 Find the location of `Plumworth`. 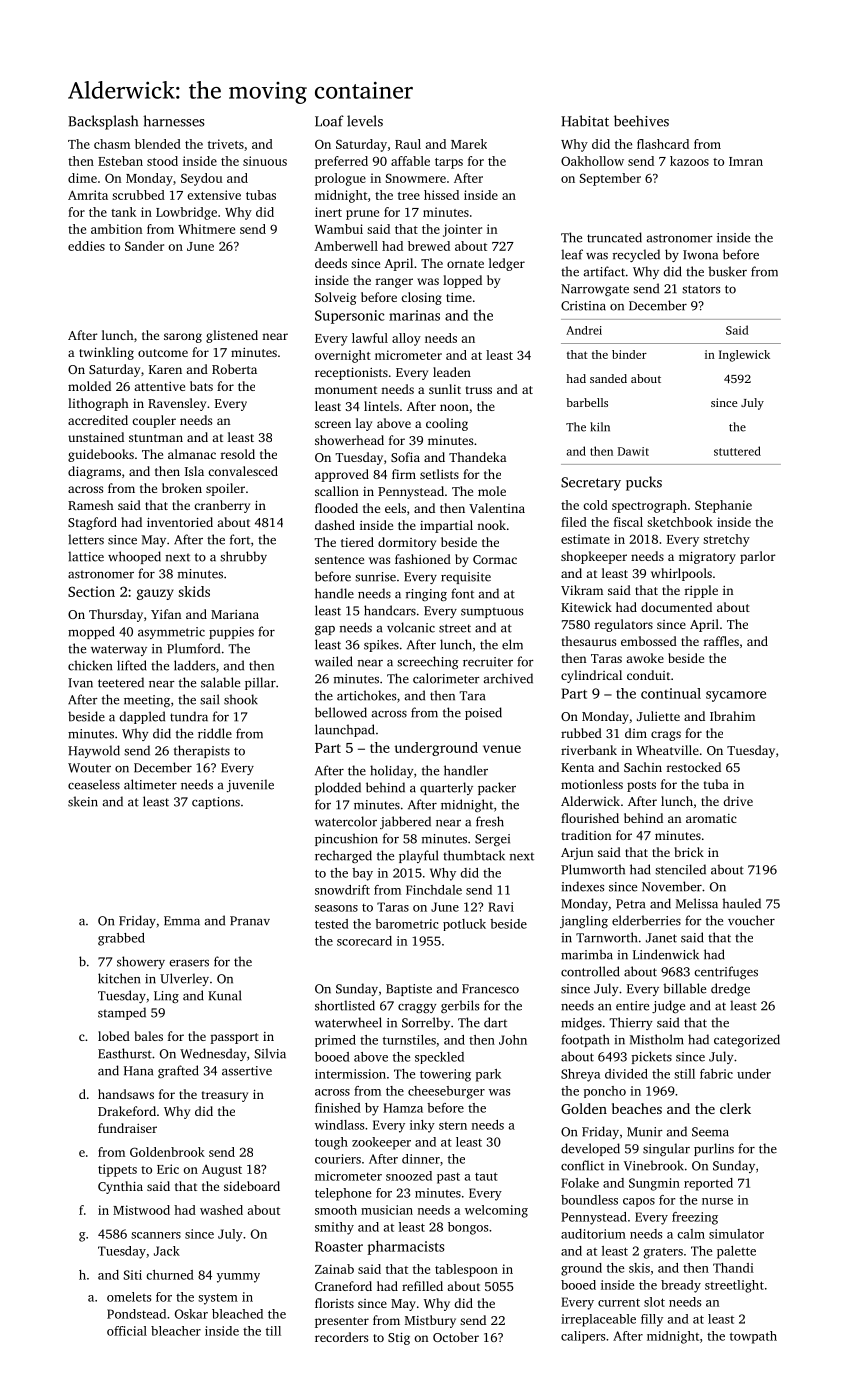

Plumworth is located at coordinates (593, 869).
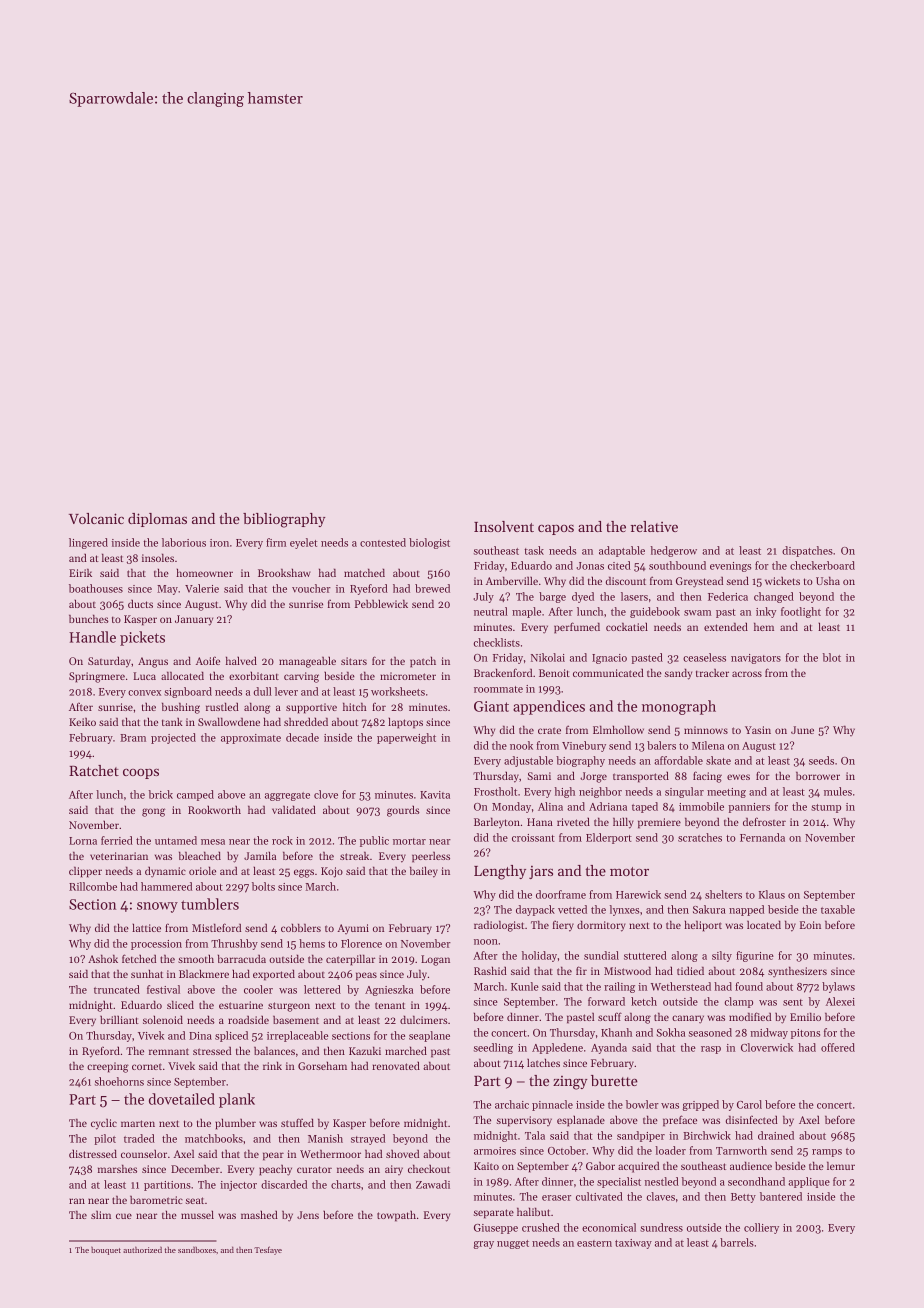 The width and height of the screenshot is (924, 1308). What do you see at coordinates (525, 986) in the screenshot?
I see `Kunle` at bounding box center [525, 986].
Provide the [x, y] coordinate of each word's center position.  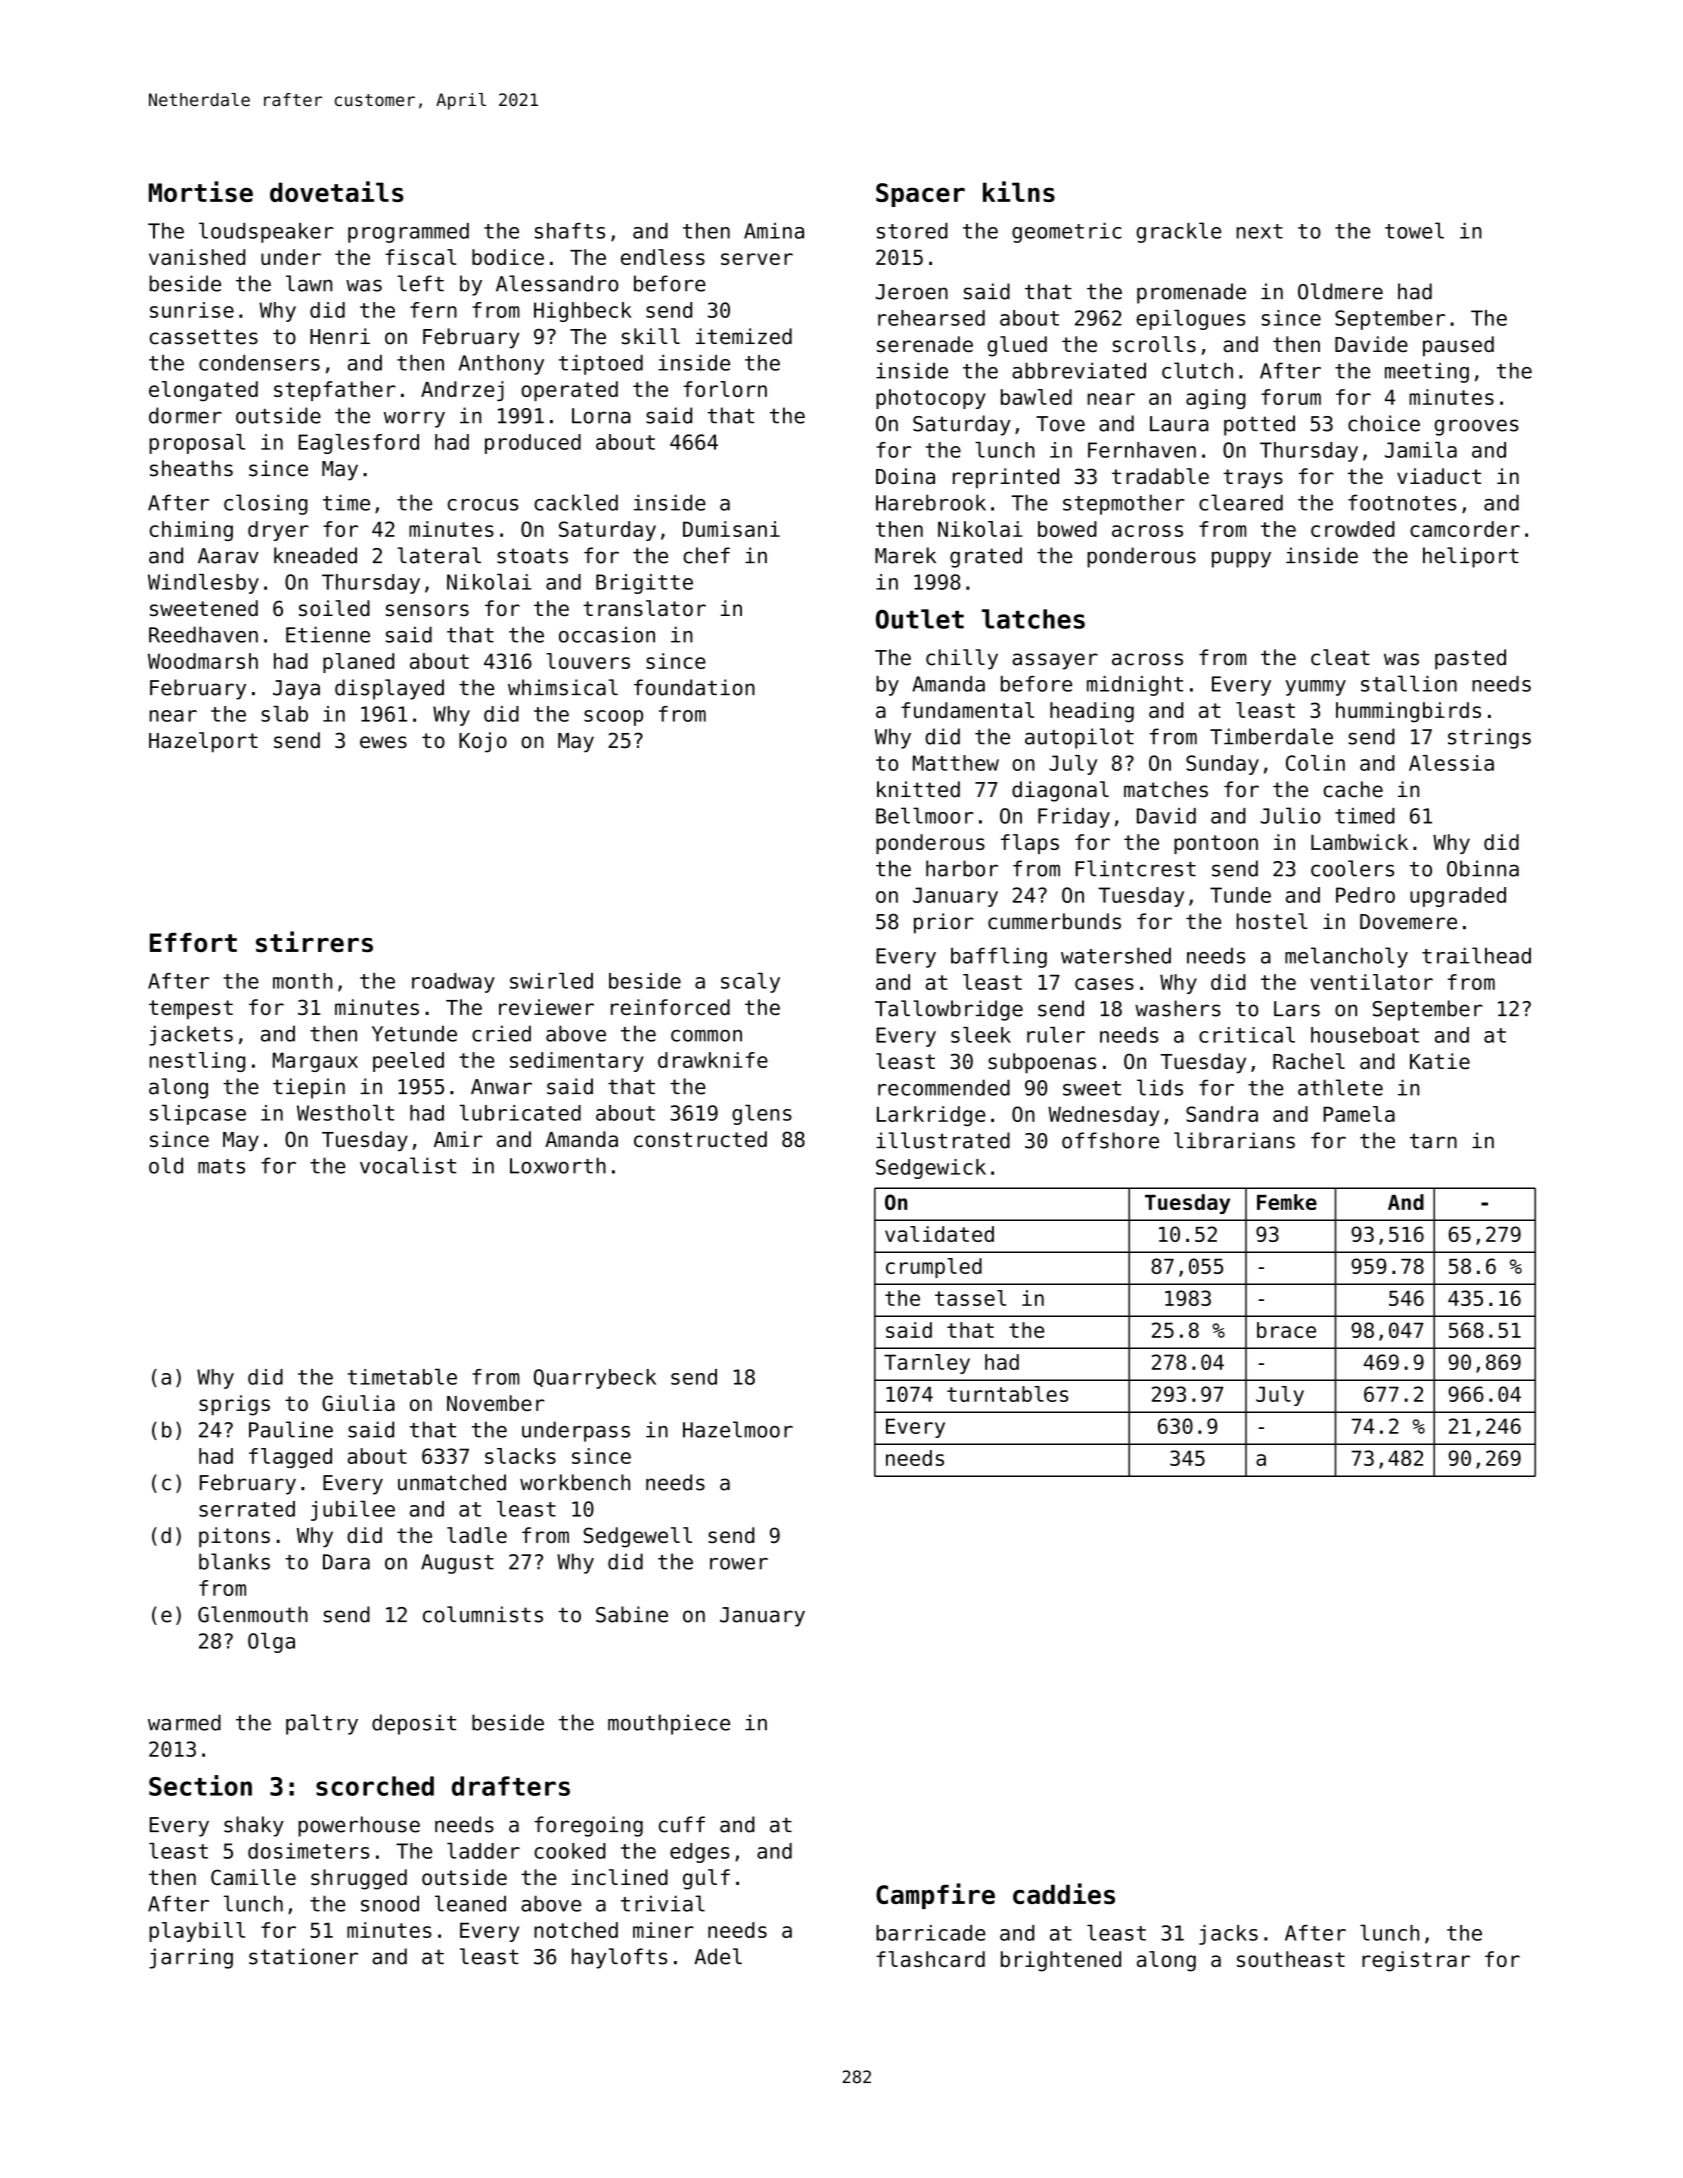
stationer [303, 1956]
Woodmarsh [203, 661]
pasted [1470, 659]
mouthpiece [669, 1724]
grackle [1178, 232]
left [420, 283]
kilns [1019, 191]
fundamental [967, 710]
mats [221, 1166]
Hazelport [203, 742]
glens [762, 1115]
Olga [271, 1643]
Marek [905, 555]
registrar [1416, 1961]
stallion [1409, 683]
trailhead [1476, 955]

+++

[Problem requirements]: Recast all of the records above as a numbered list with one line per item, skipping blank lines. Leave the pictures out of your answer.

[Written solution]:
1.  Find the location of `Plumworth`. 
2. Plumworth is located at coordinates (593, 869).
3.  The width and height of the screenshot is (924, 1308). What do you see at coordinates (525, 986) in the screenshot?
4. I see `Kunle` at bounding box center [525, 986].
5. Provide the [x, y] coordinate of each word's center position.  
6. stationer [303, 1956]
7. Woodmarsh [203, 661]
8. pasted [1470, 659]
9. mouthpiece [669, 1724]
10. grackle [1178, 232]
11. left [420, 283]
12. kilns [1019, 191]
13. fundamental [967, 710]
14. mats [221, 1166]
15. Hazelport [203, 742]
16. glens [762, 1115]
17. Olga [271, 1643]
18. Marek [905, 555]
19. registrar [1416, 1961]
20. stallion [1409, 683]
21. trailhead [1476, 955]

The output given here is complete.